-- DATA SECTION follows --

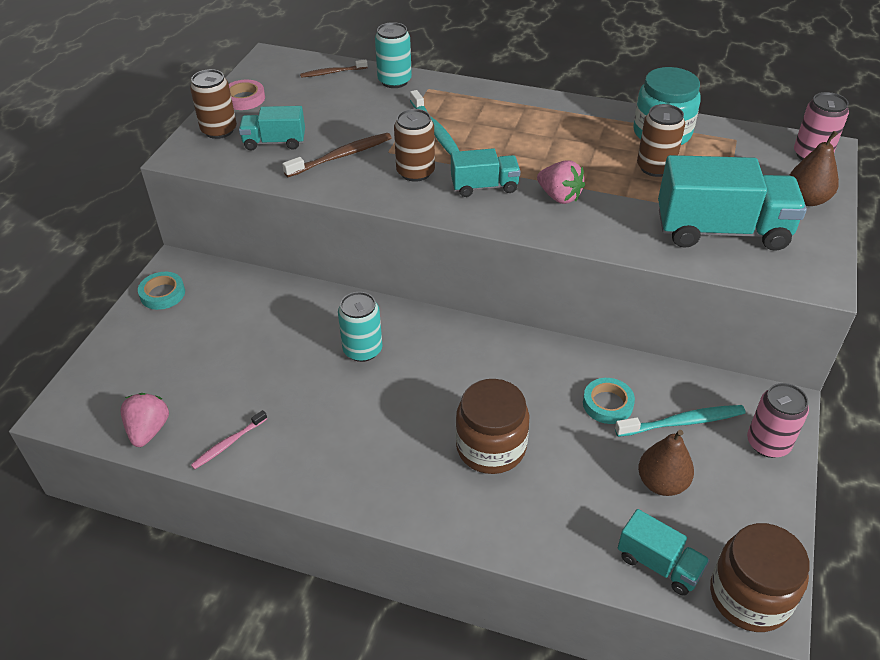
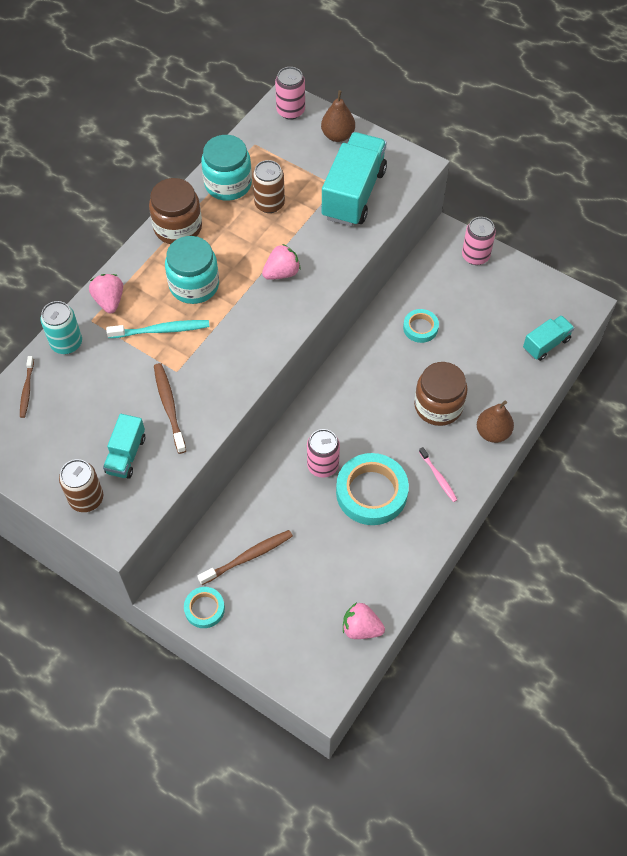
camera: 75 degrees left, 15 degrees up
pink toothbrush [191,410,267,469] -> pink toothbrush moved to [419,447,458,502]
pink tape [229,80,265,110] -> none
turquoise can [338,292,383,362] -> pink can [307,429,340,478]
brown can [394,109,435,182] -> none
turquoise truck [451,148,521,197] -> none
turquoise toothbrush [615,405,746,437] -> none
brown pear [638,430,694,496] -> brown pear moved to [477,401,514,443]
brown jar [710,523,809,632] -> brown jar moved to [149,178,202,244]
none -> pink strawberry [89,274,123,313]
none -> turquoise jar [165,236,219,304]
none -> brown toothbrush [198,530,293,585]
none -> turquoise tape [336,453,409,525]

-- DATA SECTION concluded --
-- DATA SECTION follows --

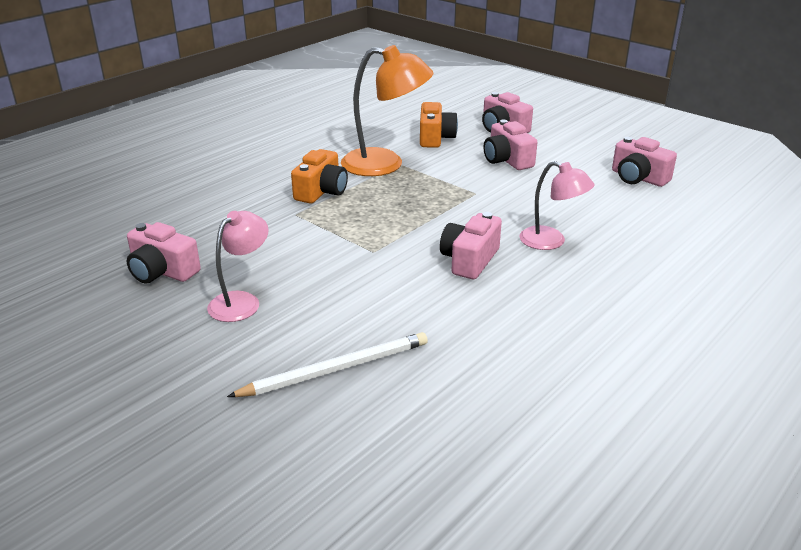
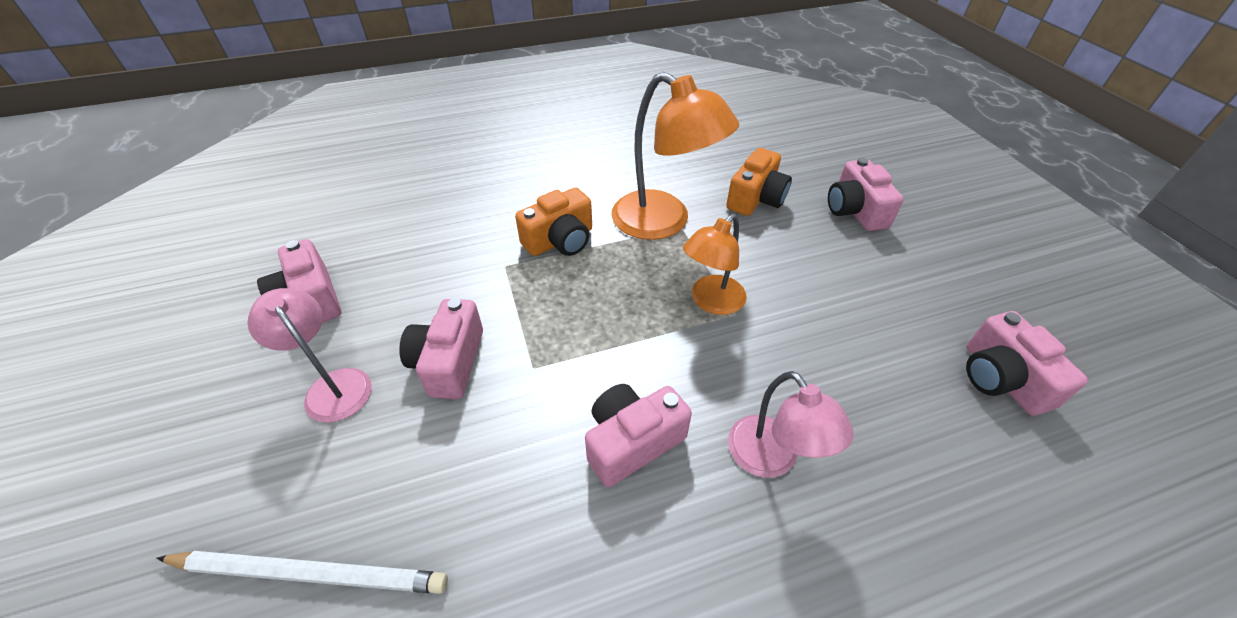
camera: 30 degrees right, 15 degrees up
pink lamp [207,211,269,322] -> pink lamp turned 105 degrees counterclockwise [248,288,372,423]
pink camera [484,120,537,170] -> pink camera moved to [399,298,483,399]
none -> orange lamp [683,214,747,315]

-- DATA SECTION concluded --
-- DATA SECTION follows --

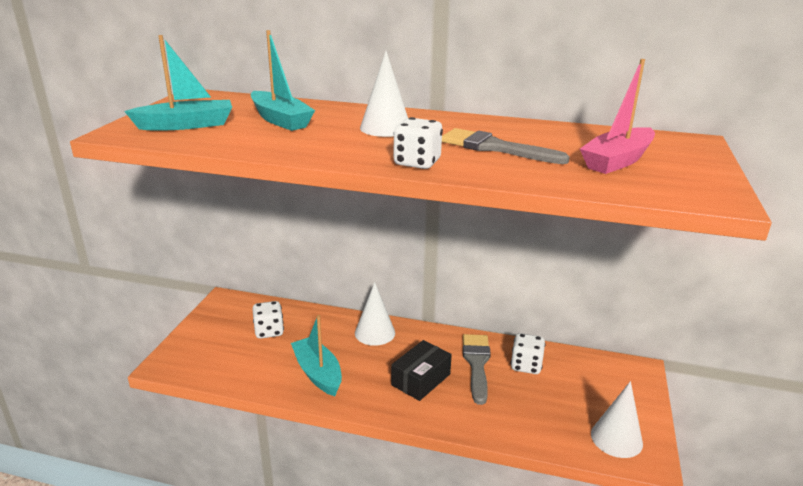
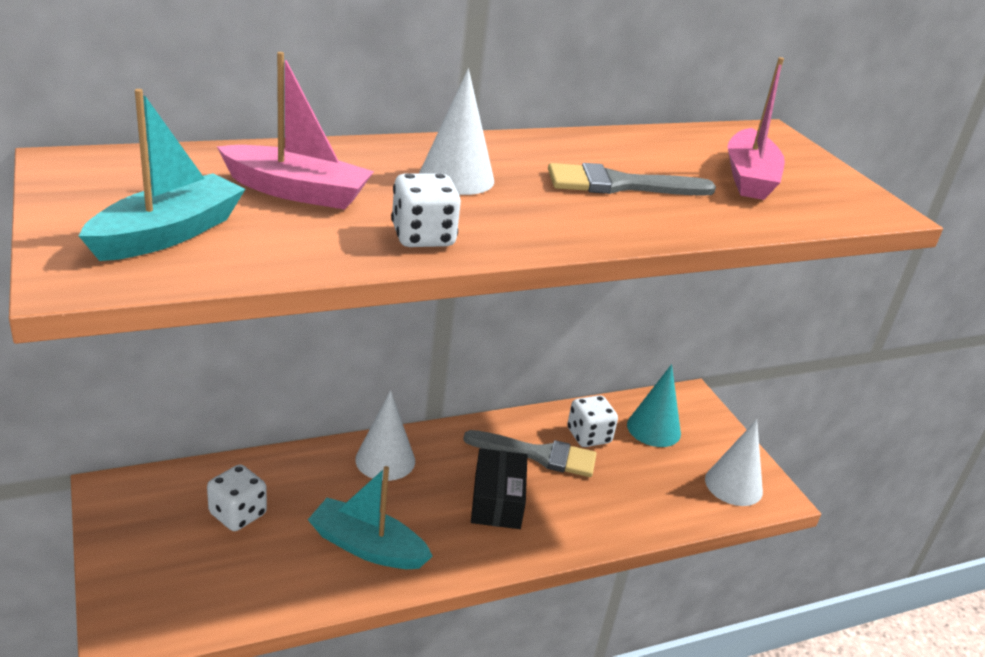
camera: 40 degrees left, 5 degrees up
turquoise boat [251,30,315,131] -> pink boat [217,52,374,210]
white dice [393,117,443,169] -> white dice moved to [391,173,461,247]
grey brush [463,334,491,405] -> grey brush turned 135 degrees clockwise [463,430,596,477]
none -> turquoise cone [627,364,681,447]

-- DATA SECTION concluded --

» **WORK REQUIRED**: Would you retype exactly the lines above, from the line with "camera: 75 degrees left, 15 degrees up" to the line with "none -> turquoise tape [336,453,409,525]", with both end lines kept and nothing more?

» **SOLUTION BELOW**:
camera: 75 degrees left, 15 degrees up
pink toothbrush [191,410,267,469] -> pink toothbrush moved to [419,447,458,502]
pink tape [229,80,265,110] -> none
turquoise can [338,292,383,362] -> pink can [307,429,340,478]
brown can [394,109,435,182] -> none
turquoise truck [451,148,521,197] -> none
turquoise toothbrush [615,405,746,437] -> none
brown pear [638,430,694,496] -> brown pear moved to [477,401,514,443]
brown jar [710,523,809,632] -> brown jar moved to [149,178,202,244]
none -> pink strawberry [89,274,123,313]
none -> turquoise jar [165,236,219,304]
none -> brown toothbrush [198,530,293,585]
none -> turquoise tape [336,453,409,525]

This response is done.